▶ [What is expected]: Look below for the line that contains "toy egg/teal", then copy it and each following line exactly, through and including the line that contains "The camera went 165".

━━ Material for the task ━━

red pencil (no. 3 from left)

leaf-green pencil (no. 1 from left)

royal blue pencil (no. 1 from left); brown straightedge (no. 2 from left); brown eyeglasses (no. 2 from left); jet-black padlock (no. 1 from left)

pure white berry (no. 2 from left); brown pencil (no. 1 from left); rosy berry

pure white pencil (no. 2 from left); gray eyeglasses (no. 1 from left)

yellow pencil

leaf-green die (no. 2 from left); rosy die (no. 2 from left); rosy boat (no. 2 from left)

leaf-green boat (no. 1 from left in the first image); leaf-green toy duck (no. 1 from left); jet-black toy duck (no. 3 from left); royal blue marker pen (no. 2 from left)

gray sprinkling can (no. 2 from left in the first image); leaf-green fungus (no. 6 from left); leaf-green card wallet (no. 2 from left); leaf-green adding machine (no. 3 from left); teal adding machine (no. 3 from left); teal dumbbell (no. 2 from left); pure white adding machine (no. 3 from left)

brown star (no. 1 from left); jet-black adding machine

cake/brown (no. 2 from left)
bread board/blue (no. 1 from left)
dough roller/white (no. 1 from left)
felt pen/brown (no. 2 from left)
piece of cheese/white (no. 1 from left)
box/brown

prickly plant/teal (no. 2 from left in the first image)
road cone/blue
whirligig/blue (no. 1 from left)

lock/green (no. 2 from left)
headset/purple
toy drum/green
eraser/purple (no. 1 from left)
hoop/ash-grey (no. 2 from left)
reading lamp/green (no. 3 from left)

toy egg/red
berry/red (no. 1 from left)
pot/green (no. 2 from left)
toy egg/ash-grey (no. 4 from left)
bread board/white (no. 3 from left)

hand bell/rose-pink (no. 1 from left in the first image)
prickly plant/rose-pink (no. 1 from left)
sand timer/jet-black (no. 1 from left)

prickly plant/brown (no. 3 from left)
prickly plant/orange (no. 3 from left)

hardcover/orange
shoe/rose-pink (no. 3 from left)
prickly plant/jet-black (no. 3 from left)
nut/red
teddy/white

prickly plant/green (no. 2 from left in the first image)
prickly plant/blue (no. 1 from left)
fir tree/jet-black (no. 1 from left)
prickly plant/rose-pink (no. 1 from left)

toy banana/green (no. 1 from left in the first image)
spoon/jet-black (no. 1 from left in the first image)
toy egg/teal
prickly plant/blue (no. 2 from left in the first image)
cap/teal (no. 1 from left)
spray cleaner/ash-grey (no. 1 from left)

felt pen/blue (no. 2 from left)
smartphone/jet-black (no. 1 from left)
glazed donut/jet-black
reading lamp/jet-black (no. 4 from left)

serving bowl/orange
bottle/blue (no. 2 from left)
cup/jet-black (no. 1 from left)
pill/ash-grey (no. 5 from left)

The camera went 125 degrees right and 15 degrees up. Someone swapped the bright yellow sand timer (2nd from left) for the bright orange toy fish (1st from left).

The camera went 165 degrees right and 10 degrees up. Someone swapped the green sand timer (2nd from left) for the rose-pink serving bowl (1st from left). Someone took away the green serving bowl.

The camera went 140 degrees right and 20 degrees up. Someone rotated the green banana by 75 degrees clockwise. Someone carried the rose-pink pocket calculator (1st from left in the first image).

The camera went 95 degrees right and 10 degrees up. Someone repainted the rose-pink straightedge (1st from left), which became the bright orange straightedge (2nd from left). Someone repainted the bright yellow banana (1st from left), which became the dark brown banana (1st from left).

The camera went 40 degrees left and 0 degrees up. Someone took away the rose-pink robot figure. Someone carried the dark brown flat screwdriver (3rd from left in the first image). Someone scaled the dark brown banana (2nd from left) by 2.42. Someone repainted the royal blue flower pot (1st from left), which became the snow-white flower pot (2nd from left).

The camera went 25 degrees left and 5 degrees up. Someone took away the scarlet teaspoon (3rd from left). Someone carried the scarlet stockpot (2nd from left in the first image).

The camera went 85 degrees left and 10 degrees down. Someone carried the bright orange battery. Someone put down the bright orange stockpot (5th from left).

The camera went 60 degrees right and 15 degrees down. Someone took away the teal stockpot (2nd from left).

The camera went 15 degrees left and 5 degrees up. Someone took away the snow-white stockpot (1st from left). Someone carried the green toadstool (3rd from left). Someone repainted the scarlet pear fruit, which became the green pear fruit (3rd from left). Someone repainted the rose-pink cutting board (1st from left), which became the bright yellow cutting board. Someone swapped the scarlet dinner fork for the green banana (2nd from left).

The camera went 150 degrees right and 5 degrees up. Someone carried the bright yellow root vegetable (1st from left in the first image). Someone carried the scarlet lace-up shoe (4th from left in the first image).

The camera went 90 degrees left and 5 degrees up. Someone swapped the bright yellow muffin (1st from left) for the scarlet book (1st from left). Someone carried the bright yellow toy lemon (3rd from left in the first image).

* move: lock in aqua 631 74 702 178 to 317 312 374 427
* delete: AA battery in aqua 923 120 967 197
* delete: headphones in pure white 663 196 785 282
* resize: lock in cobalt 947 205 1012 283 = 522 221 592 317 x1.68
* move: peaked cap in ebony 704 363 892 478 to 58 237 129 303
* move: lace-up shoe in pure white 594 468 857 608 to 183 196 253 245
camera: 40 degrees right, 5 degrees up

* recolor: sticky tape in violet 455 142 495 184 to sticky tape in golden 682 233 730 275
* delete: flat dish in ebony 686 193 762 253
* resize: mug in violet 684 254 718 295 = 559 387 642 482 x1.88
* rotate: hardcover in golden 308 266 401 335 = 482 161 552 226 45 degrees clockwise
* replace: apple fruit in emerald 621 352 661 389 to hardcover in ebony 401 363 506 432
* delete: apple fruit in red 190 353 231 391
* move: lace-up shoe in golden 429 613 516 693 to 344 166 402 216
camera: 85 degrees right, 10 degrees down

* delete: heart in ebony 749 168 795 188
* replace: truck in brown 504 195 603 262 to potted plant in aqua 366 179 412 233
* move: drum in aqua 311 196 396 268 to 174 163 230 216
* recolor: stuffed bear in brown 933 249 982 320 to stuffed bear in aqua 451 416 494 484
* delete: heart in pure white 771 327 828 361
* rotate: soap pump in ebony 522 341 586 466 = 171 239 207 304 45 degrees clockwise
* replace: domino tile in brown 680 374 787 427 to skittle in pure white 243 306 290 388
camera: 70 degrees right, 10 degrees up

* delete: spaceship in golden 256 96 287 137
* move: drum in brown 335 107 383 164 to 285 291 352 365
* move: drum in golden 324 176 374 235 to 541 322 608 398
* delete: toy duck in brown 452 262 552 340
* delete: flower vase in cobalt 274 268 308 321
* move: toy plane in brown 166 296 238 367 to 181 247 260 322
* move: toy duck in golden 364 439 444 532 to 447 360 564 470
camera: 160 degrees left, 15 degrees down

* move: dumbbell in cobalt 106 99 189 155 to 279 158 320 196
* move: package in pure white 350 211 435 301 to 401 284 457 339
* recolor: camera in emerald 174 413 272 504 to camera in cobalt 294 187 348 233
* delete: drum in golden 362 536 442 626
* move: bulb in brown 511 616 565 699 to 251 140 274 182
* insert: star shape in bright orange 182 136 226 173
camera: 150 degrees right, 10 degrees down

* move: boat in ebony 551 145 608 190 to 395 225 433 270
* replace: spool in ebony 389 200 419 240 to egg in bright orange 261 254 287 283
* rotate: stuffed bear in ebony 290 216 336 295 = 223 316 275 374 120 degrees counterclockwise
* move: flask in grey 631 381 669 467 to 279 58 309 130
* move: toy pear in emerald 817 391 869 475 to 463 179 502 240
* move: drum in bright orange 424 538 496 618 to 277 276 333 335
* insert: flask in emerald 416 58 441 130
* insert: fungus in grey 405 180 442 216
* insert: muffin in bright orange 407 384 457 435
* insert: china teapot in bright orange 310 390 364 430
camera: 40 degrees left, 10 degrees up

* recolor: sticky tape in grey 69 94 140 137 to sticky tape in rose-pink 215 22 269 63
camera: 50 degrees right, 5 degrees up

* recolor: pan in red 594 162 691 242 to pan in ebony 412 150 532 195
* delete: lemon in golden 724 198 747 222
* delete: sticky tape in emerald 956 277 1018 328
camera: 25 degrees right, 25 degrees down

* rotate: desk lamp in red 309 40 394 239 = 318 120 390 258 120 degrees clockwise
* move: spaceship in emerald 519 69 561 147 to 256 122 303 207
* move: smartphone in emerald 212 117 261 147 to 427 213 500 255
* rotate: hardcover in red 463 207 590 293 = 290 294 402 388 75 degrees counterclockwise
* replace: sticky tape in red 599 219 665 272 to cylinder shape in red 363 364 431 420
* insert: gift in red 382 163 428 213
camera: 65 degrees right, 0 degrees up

━━━

▶ [Answer box]:
toy egg/teal
prickly plant/blue (no. 2 from left in the first image)
cap/teal (no. 1 from left)
spray cleaner/ash-grey (no. 1 from left)

felt pen/blue (no. 2 from left)
smartphone/jet-black (no. 1 from left)
glazed donut/jet-black
reading lamp/jet-black (no. 4 from left)

serving bowl/orange
bottle/blue (no. 2 from left)
cup/jet-black (no. 1 from left)
pill/ash-grey (no. 5 from left)

The camera went 125 degrees right and 15 degrees up. Someone swapped the bright yellow sand timer (2nd from left) for the bright orange toy fish (1st from left).

The camera went 165 degrees right and 10 degrees up. Someone swapped the green sand timer (2nd from left) for the rose-pink serving bowl (1st from left). Someone took away the green serving bowl.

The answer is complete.